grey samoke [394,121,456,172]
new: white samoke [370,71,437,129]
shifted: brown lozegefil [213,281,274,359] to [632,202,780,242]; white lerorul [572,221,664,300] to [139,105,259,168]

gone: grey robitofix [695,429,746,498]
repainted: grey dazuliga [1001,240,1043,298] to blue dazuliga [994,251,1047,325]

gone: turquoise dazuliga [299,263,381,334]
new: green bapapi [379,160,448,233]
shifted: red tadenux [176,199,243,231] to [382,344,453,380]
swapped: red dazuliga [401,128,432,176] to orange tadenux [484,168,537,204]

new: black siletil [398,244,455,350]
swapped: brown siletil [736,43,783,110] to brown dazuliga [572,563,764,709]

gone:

+===+

Transcribe the material exactly, so that no line is lost or altered.

● **ANSWER**:
grey samoke [394,121,456,172]
new: white samoke [370,71,437,129]
shifted: brown lozegefil [213,281,274,359] to [632,202,780,242]; white lerorul [572,221,664,300] to [139,105,259,168]

gone: grey robitofix [695,429,746,498]
repainted: grey dazuliga [1001,240,1043,298] to blue dazuliga [994,251,1047,325]

gone: turquoise dazuliga [299,263,381,334]
new: green bapapi [379,160,448,233]
shifted: red tadenux [176,199,243,231] to [382,344,453,380]
swapped: red dazuliga [401,128,432,176] to orange tadenux [484,168,537,204]

new: black siletil [398,244,455,350]
swapped: brown siletil [736,43,783,110] to brown dazuliga [572,563,764,709]

gone:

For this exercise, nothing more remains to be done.